--- AVAILABLE DATA Enclosed Below ---
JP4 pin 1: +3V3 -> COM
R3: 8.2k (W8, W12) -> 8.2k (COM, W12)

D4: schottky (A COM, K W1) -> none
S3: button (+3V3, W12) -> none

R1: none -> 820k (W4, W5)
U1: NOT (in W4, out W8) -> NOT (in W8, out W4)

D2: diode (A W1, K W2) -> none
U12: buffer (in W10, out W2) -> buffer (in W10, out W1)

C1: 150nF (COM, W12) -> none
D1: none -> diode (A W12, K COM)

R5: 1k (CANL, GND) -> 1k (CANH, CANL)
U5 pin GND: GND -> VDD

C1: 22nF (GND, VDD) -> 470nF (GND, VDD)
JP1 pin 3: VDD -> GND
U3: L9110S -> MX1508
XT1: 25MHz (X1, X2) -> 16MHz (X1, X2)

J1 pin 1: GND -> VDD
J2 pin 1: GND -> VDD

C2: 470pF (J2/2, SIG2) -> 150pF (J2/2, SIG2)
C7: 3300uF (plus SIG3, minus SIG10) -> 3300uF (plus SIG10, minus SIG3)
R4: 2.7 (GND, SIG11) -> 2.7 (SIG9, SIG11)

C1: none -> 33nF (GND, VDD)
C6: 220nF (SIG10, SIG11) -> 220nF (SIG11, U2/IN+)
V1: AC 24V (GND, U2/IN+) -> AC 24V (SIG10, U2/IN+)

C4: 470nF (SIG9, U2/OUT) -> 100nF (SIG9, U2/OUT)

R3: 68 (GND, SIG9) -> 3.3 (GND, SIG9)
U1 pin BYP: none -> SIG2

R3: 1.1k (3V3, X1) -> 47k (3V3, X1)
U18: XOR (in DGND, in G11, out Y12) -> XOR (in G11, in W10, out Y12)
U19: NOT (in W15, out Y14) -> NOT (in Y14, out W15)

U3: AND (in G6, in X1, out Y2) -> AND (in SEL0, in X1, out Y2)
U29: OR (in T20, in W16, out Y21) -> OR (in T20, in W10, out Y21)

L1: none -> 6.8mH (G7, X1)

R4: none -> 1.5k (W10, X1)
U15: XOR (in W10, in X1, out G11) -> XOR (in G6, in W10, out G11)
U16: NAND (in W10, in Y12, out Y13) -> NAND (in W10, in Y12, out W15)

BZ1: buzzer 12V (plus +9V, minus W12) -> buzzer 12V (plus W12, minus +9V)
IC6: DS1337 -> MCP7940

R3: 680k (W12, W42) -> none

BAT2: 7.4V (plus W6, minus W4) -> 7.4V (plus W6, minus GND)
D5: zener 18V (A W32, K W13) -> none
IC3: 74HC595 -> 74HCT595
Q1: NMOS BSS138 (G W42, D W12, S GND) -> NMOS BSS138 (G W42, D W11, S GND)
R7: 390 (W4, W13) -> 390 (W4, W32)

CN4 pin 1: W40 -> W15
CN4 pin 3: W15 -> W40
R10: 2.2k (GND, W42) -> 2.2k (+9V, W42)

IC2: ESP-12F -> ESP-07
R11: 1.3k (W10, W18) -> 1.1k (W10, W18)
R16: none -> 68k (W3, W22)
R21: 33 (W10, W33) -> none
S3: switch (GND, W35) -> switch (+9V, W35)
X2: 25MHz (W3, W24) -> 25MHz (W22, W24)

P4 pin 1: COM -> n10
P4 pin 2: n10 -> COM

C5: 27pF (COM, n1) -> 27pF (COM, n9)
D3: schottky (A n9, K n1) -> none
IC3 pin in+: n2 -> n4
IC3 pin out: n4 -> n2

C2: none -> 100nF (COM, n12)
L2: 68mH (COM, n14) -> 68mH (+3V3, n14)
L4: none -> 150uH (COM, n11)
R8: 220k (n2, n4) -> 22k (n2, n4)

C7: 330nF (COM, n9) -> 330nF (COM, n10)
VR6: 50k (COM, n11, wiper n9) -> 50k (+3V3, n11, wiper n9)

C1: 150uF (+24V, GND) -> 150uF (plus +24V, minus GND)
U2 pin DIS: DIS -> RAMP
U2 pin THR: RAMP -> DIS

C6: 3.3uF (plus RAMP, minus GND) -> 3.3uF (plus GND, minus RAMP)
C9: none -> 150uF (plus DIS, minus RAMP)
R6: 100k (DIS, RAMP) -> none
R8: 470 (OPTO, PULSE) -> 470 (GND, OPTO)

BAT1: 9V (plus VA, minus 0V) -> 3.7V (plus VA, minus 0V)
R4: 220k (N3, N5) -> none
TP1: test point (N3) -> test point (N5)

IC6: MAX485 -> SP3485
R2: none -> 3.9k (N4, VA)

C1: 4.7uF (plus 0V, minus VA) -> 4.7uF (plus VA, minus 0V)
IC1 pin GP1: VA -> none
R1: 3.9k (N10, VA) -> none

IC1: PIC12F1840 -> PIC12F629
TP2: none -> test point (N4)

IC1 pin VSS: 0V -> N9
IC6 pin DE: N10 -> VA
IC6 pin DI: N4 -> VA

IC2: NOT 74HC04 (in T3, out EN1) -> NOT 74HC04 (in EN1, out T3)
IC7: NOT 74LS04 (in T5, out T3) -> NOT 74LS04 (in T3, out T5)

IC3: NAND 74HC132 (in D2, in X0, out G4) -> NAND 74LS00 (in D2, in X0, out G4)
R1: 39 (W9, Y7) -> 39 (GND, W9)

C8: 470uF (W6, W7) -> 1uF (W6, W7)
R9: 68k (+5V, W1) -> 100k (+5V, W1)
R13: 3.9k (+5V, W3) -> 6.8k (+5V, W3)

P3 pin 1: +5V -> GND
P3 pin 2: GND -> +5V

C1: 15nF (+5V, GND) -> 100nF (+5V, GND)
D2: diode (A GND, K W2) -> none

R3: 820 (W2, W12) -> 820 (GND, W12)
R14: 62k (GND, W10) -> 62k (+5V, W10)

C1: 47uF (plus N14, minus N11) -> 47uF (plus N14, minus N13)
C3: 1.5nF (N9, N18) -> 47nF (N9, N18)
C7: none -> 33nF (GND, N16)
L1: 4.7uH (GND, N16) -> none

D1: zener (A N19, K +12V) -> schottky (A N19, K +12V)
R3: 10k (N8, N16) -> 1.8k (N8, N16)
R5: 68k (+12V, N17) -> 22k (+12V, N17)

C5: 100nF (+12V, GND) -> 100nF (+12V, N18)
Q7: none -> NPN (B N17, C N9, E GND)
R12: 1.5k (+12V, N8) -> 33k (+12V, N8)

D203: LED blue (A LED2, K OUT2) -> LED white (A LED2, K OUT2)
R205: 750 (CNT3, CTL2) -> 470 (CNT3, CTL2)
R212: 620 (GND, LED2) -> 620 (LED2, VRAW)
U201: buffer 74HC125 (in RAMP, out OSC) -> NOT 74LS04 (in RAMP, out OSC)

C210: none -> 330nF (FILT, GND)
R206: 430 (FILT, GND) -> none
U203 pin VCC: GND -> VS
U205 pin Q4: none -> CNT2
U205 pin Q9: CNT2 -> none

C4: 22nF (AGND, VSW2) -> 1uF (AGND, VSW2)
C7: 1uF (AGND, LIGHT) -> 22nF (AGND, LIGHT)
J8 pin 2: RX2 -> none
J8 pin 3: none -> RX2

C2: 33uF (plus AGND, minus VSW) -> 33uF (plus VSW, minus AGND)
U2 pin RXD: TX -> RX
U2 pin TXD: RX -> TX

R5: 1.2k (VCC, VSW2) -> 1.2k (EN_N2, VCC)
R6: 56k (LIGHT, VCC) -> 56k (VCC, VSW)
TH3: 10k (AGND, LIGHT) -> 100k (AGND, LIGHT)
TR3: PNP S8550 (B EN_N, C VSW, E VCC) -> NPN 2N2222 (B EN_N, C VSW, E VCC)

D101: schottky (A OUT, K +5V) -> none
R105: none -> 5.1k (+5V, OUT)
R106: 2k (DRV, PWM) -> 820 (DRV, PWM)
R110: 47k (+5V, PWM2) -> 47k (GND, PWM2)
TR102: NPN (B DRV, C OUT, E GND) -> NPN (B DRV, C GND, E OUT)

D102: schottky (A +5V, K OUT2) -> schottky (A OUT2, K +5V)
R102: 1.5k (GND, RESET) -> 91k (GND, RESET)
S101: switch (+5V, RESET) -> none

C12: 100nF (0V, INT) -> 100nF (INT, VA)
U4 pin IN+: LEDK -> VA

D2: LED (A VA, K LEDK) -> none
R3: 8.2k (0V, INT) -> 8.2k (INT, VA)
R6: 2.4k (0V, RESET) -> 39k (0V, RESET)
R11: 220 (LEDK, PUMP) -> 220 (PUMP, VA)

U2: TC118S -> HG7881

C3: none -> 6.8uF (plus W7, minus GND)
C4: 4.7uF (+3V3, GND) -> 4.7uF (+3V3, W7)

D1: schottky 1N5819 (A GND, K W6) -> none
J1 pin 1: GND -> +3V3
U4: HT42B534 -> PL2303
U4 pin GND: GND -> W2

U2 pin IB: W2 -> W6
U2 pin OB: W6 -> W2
--- End of Enclosed AVAILABLE DATA ---
• _WHAT THIS TASK INVOLVES_
The response must consist solely of the lines from the top of the records through the line holding "U3: L9110S -> MX1508", copied word for word.

• _EXERCISE RESULT_
JP4 pin 1: +3V3 -> COM
R3: 8.2k (W8, W12) -> 8.2k (COM, W12)

D4: schottky (A COM, K W1) -> none
S3: button (+3V3, W12) -> none

R1: none -> 820k (W4, W5)
U1: NOT (in W4, out W8) -> NOT (in W8, out W4)

D2: diode (A W1, K W2) -> none
U12: buffer (in W10, out W2) -> buffer (in W10, out W1)

C1: 150nF (COM, W12) -> none
D1: none -> diode (A W12, K COM)

R5: 1k (CANL, GND) -> 1k (CANH, CANL)
U5 pin GND: GND -> VDD

C1: 22nF (GND, VDD) -> 470nF (GND, VDD)
JP1 pin 3: VDD -> GND
U3: L9110S -> MX1508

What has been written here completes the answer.